*** Block opens ***
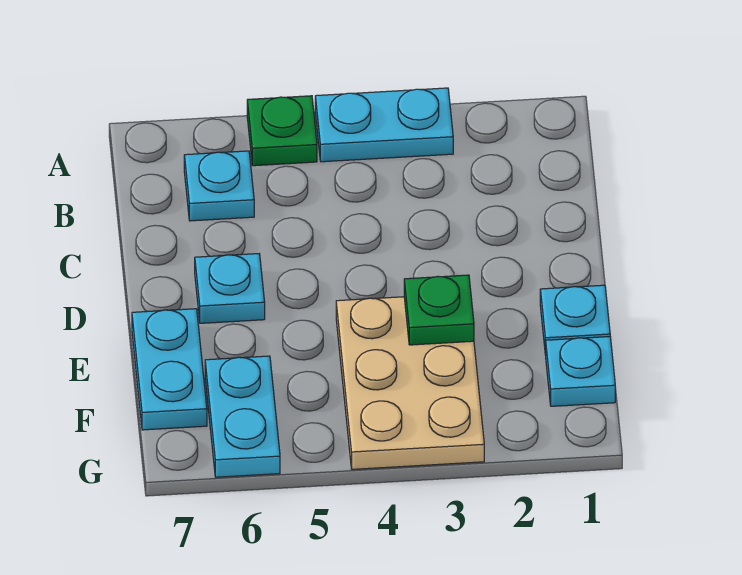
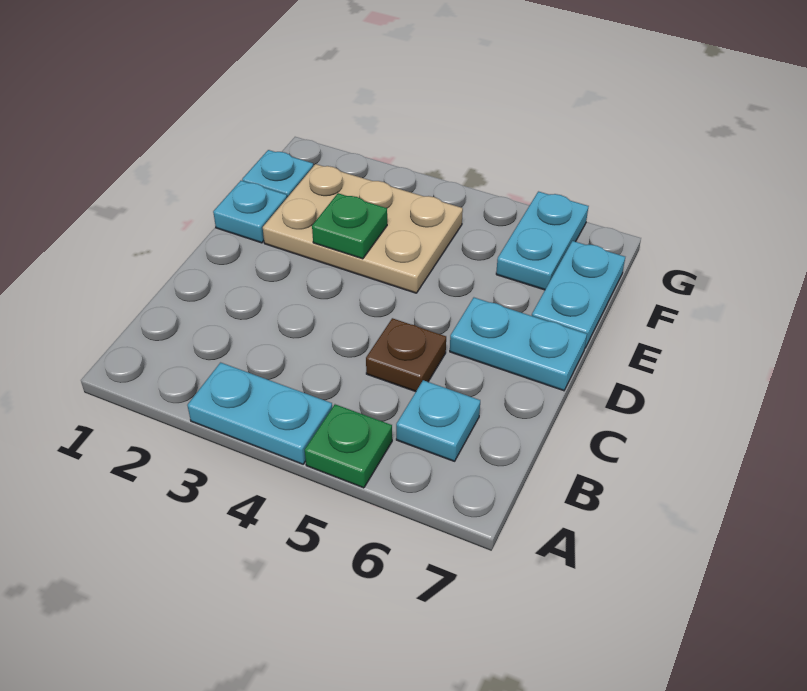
none -> brown plate C5 level 1
cyan plate D6 level 1 -> cyan plate D6:D7 level 1
tan plate E3:G4 level 1 -> tan plate E2:F4 level 1

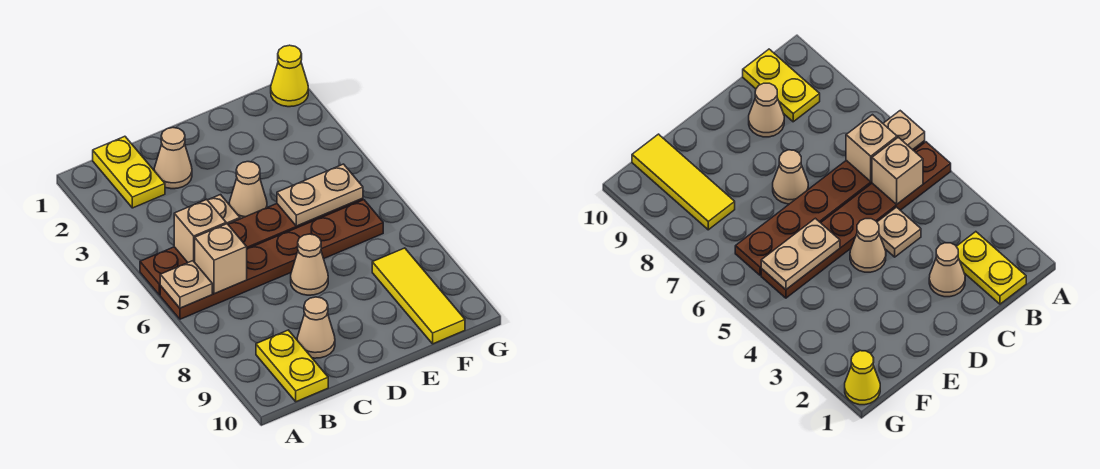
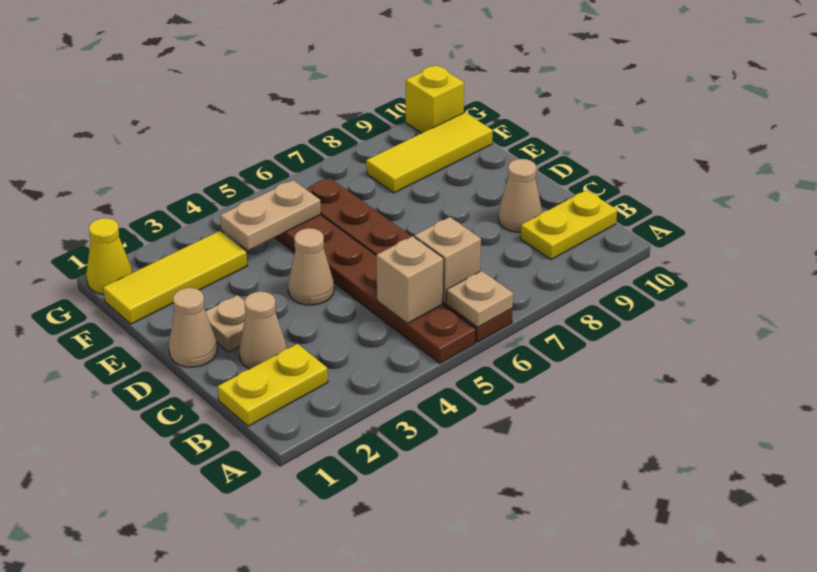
tan plate C4 level 1 -> tan plate D2 level 1
tan cone D7 level 1 -> tan cone D1 level 1
tan plate E5:F5 level 2 -> tan plate F4:F5 level 2
none -> yellow tile F1:F3 level 1
none -> yellow brick G10 level 1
*** Block closes ***
_Description of the task_.
With the pictures left out, copy exactly the lines from the one containing "tan plate E3:G4" through the last line of the data.

_Response to the exercise_.
tan plate E3:G4 level 1 -> tan plate E2:F4 level 1

tan plate C4 level 1 -> tan plate D2 level 1
tan cone D7 level 1 -> tan cone D1 level 1
tan plate E5:F5 level 2 -> tan plate F4:F5 level 2
none -> yellow tile F1:F3 level 1
none -> yellow brick G10 level 1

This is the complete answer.